- [What the exercise asks]:
Reproduce the entries below exactly, but only from the line containing "(461, 403) = (360, 397): blue" to the line containing "(324, 185) = (342, 308): white", inclusive.

(Object change descriptions)

--- START ---

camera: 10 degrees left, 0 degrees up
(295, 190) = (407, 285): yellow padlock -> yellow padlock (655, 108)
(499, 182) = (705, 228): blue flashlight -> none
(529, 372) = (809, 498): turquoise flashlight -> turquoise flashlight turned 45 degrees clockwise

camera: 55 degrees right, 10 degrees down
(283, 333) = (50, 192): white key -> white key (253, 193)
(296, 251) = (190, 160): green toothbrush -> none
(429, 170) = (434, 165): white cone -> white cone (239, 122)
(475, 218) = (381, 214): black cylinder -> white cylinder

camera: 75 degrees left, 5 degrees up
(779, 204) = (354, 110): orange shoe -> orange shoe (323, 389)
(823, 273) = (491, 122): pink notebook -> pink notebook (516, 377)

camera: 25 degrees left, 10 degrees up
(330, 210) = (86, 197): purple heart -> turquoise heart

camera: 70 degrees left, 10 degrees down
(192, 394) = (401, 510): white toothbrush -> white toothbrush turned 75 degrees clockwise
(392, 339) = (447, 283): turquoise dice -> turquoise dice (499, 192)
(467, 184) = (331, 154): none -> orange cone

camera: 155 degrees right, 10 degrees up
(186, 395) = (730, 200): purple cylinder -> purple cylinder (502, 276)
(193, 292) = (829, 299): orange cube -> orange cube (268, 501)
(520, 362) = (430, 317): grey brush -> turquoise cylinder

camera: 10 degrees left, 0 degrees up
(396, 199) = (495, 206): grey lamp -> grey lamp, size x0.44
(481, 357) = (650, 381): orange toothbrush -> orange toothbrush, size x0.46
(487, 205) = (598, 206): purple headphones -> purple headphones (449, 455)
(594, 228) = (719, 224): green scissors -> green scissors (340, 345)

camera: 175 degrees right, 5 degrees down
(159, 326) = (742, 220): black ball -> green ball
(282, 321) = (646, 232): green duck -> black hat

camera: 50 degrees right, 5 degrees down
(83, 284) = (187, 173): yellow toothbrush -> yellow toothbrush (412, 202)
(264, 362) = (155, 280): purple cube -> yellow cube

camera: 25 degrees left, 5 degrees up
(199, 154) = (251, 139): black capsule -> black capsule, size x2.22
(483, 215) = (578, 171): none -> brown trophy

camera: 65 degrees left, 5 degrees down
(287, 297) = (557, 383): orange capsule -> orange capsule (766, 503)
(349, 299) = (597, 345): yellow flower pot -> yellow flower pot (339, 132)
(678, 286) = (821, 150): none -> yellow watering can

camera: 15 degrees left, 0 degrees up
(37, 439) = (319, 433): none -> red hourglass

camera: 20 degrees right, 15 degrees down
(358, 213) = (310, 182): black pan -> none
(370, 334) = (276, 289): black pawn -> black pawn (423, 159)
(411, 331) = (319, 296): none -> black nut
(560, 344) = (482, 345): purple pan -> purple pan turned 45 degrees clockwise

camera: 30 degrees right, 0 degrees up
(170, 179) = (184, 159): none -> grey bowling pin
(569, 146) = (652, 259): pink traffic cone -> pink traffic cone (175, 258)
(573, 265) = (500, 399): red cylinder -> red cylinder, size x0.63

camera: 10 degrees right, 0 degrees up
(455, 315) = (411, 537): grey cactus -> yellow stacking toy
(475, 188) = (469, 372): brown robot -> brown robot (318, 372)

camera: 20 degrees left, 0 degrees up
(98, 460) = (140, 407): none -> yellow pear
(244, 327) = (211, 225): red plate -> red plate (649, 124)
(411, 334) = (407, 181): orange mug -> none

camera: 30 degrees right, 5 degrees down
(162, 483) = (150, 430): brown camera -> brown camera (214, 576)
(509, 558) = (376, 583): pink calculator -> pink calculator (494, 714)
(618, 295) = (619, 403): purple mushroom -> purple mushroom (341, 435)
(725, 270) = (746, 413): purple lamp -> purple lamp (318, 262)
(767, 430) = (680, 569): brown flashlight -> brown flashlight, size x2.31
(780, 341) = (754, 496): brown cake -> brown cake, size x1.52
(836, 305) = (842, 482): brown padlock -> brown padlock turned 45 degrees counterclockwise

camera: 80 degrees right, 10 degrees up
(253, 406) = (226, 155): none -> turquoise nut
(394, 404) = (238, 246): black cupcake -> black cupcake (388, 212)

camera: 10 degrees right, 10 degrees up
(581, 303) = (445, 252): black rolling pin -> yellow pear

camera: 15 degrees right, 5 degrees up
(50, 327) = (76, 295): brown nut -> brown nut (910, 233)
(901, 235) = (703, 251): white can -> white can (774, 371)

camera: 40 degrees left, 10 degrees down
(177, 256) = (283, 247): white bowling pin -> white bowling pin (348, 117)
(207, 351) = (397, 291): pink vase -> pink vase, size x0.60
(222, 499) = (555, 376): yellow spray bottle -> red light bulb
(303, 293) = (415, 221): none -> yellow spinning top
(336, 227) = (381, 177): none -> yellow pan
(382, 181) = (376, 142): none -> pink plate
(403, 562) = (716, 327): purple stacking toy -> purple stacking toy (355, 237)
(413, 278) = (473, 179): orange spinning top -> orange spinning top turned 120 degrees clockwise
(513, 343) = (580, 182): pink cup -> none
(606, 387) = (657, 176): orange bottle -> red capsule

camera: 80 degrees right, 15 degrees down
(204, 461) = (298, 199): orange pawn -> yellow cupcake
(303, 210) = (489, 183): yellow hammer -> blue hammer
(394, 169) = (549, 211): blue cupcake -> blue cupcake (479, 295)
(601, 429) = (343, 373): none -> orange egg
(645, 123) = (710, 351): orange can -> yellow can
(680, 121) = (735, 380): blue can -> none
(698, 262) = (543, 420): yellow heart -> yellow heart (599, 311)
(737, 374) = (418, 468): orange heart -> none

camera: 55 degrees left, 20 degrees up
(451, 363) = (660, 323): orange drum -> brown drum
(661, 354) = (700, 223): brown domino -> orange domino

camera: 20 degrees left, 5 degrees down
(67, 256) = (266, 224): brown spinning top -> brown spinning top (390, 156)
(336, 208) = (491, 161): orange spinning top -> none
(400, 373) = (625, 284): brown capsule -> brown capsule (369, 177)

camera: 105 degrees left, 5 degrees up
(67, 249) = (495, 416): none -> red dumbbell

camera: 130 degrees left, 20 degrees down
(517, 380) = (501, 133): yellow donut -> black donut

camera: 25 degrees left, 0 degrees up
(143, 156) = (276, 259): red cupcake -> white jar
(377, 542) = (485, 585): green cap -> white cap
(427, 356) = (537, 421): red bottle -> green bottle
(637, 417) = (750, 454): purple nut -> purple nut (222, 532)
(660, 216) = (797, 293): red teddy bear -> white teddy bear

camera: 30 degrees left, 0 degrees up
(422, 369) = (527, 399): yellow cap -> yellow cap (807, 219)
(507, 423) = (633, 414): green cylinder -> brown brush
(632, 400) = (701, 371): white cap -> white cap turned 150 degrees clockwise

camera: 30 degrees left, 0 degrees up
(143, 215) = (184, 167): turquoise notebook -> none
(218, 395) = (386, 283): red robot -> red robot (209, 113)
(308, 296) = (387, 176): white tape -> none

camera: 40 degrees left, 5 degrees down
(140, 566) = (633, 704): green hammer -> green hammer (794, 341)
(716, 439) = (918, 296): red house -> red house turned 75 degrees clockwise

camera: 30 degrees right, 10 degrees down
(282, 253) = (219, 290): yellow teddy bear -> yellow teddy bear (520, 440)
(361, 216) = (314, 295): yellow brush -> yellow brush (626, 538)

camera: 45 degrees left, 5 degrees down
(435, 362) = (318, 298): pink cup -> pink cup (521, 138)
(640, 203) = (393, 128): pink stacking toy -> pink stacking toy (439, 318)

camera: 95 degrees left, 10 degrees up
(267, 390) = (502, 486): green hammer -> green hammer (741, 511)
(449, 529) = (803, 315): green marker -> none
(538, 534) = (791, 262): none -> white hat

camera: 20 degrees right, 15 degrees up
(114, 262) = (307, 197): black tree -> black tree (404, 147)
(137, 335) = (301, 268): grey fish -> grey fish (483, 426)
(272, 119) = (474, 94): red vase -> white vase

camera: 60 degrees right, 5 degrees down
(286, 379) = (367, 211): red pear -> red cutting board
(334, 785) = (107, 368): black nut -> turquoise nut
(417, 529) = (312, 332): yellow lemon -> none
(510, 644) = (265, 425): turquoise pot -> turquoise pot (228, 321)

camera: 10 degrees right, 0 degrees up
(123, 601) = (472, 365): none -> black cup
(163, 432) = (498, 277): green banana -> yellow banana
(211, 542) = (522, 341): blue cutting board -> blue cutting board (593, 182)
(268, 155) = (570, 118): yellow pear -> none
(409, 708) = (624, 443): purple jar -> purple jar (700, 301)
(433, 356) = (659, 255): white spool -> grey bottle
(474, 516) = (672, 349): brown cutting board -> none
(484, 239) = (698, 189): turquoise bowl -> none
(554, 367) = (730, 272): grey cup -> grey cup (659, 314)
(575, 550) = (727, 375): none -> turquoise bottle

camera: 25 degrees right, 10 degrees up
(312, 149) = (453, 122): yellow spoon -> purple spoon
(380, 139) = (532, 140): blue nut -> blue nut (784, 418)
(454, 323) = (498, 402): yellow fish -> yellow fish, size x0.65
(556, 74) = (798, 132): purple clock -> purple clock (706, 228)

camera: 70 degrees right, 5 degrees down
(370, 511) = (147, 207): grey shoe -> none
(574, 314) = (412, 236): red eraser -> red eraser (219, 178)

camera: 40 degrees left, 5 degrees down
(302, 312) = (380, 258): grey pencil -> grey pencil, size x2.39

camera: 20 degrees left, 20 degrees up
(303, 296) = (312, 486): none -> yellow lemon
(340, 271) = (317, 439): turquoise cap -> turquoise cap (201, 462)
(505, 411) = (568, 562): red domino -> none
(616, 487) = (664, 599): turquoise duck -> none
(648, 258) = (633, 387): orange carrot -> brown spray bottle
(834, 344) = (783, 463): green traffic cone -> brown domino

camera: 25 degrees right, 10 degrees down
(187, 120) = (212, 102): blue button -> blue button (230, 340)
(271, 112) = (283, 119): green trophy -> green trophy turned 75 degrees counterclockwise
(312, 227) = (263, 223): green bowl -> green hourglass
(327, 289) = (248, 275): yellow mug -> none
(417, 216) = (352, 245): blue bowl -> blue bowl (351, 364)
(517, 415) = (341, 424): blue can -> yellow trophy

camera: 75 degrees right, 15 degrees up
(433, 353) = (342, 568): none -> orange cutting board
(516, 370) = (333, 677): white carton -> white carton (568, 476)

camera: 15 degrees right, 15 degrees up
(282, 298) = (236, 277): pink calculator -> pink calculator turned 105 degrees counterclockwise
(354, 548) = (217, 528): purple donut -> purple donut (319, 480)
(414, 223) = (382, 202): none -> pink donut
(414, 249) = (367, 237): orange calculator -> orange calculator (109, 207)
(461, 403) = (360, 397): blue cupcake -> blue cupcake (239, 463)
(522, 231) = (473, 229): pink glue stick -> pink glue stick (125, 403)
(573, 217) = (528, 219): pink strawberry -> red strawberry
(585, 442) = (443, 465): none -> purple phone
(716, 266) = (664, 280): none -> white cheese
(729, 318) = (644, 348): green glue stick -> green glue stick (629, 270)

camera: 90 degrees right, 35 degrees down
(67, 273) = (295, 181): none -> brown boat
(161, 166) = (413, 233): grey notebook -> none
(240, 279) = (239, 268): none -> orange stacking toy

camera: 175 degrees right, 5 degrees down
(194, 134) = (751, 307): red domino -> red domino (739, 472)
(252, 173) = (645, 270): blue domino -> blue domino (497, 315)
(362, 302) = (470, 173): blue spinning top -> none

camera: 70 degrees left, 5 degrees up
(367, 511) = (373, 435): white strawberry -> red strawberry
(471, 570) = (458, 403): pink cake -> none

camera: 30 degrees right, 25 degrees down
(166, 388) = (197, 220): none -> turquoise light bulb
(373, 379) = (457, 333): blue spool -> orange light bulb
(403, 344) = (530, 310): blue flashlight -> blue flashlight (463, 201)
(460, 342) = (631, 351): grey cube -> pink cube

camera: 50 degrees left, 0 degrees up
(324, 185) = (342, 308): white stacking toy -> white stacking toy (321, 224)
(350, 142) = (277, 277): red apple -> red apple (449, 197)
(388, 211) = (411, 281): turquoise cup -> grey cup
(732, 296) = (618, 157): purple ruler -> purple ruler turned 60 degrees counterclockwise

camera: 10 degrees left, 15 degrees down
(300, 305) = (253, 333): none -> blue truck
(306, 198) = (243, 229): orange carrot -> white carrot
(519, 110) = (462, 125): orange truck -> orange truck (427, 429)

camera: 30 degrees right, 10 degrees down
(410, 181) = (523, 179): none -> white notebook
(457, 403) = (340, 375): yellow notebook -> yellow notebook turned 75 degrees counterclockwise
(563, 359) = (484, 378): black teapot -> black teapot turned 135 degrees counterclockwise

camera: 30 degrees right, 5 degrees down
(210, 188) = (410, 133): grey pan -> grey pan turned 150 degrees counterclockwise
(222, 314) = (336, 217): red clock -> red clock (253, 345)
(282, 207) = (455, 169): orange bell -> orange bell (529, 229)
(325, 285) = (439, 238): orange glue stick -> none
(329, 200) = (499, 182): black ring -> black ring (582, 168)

--- END ---

- [Answer for the task]:
(461, 403) = (360, 397): blue cupcake -> blue cupcake (239, 463)
(522, 231) = (473, 229): pink glue stick -> pink glue stick (125, 403)
(573, 217) = (528, 219): pink strawberry -> red strawberry
(585, 442) = (443, 465): none -> purple phone
(716, 266) = (664, 280): none -> white cheese
(729, 318) = (644, 348): green glue stick -> green glue stick (629, 270)

camera: 90 degrees right, 35 degrees down
(67, 273) = (295, 181): none -> brown boat
(161, 166) = (413, 233): grey notebook -> none
(240, 279) = (239, 268): none -> orange stacking toy

camera: 175 degrees right, 5 degrees down
(194, 134) = (751, 307): red domino -> red domino (739, 472)
(252, 173) = (645, 270): blue domino -> blue domino (497, 315)
(362, 302) = (470, 173): blue spinning top -> none

camera: 70 degrees left, 5 degrees up
(367, 511) = (373, 435): white strawberry -> red strawberry
(471, 570) = (458, 403): pink cake -> none

camera: 30 degrees right, 25 degrees down
(166, 388) = (197, 220): none -> turquoise light bulb
(373, 379) = (457, 333): blue spool -> orange light bulb
(403, 344) = (530, 310): blue flashlight -> blue flashlight (463, 201)
(460, 342) = (631, 351): grey cube -> pink cube

camera: 50 degrees left, 0 degrees up
(324, 185) = (342, 308): white stacking toy -> white stacking toy (321, 224)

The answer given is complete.